# [RECORDS TO USE]
══════════

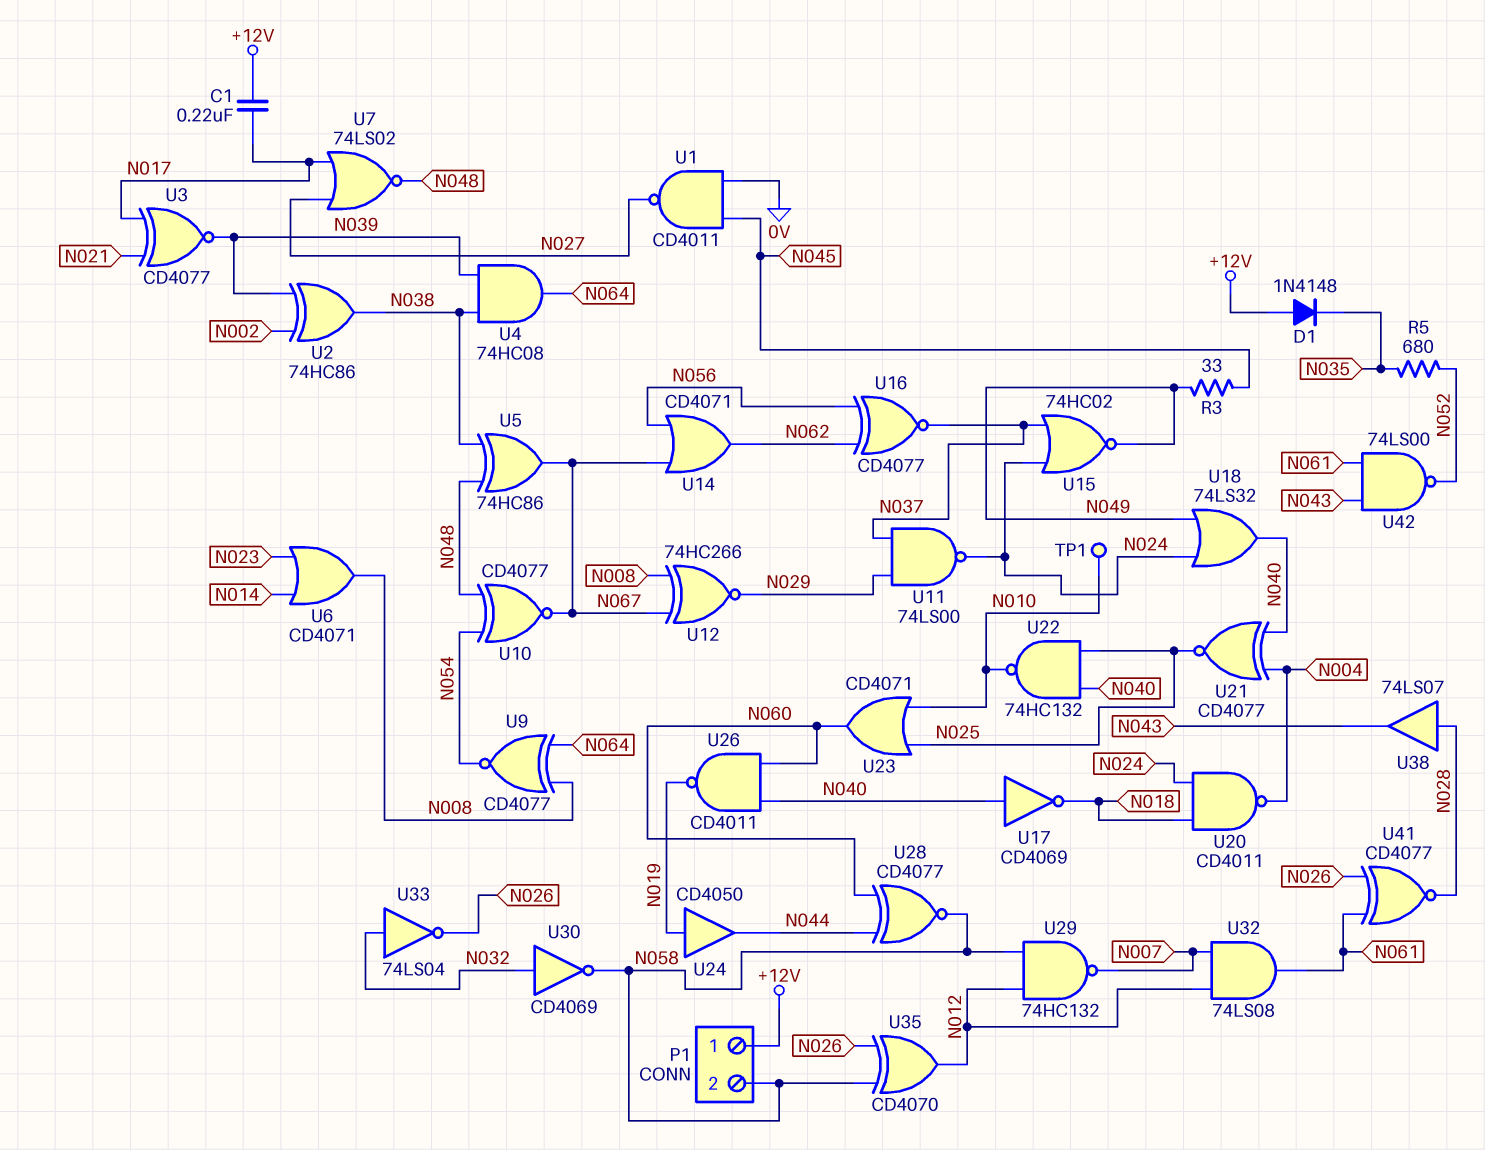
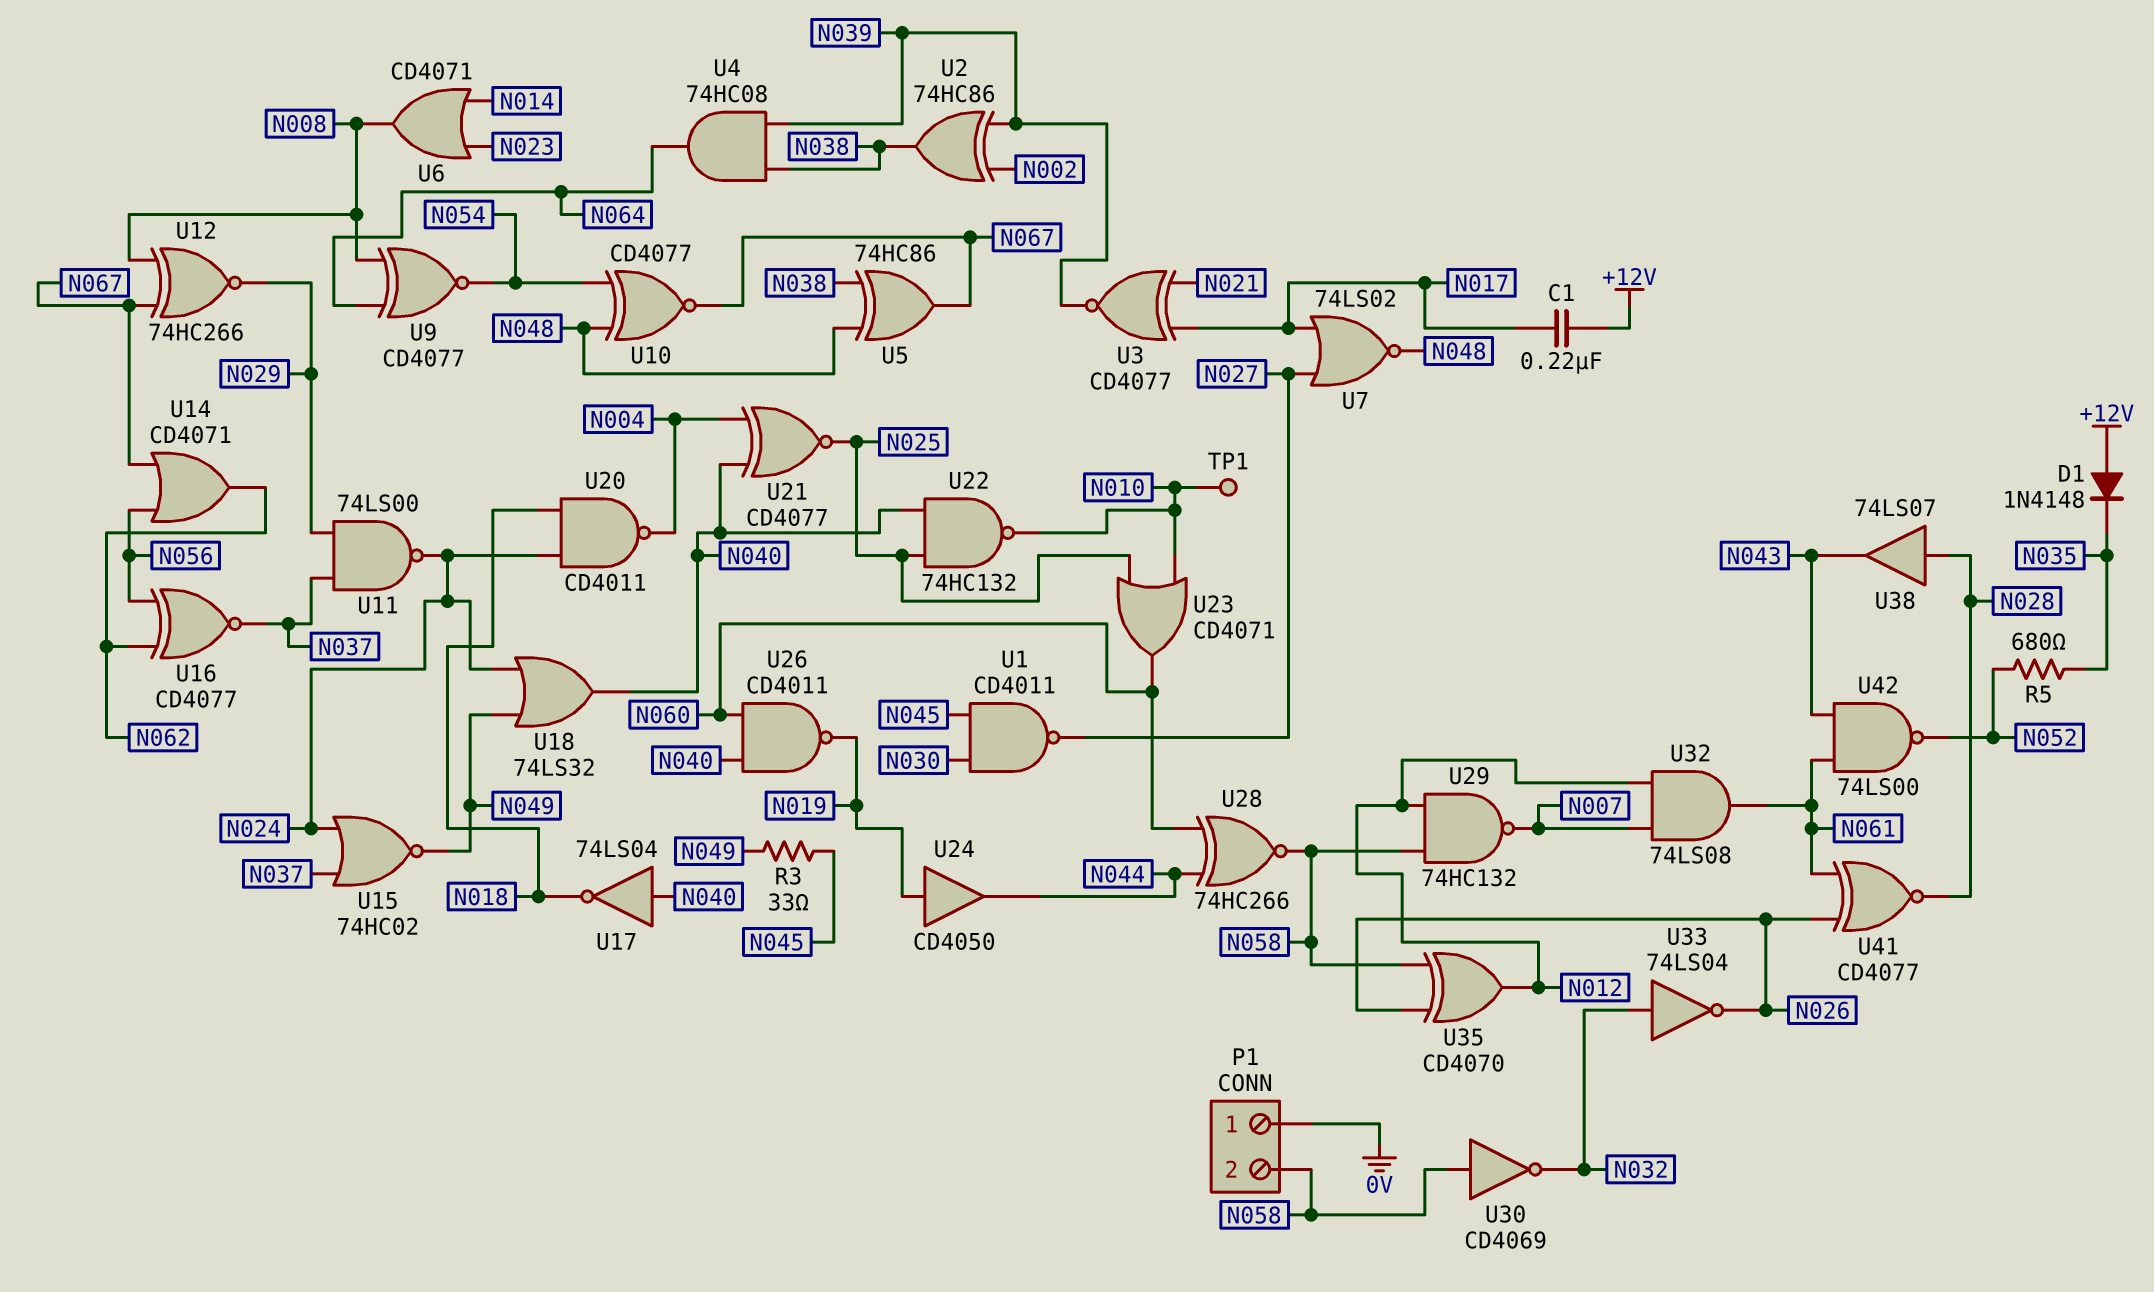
P1 pin 1: +12V -> 0V
U1: NAND CD4011 (in 0V, in N045, out N027) -> NAND CD4011 (in N030, in N045, out N027)
U17: NOT CD4069 (in N040, out N018) -> NOT 74LS04 (in N040, out N018)
U28: XNOR CD4077 (in N044, in N060, out N058) -> XNOR 74HC266 (in N044, in N060, out N058)
U30: NOT CD4069 (in N032, out N058) -> NOT CD4069 (in N058, out N032)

══════════

# [WORK ORDER]
An exact retyping of the lines from the one with "U28: XNOR CD4077" to the end of the material above, with both ends included and nothing added, is the required answer.

# [RESPONSE TO THE EXERCISE]
U28: XNOR CD4077 (in N044, in N060, out N058) -> XNOR 74HC266 (in N044, in N060, out N058)
U30: NOT CD4069 (in N032, out N058) -> NOT CD4069 (in N058, out N032)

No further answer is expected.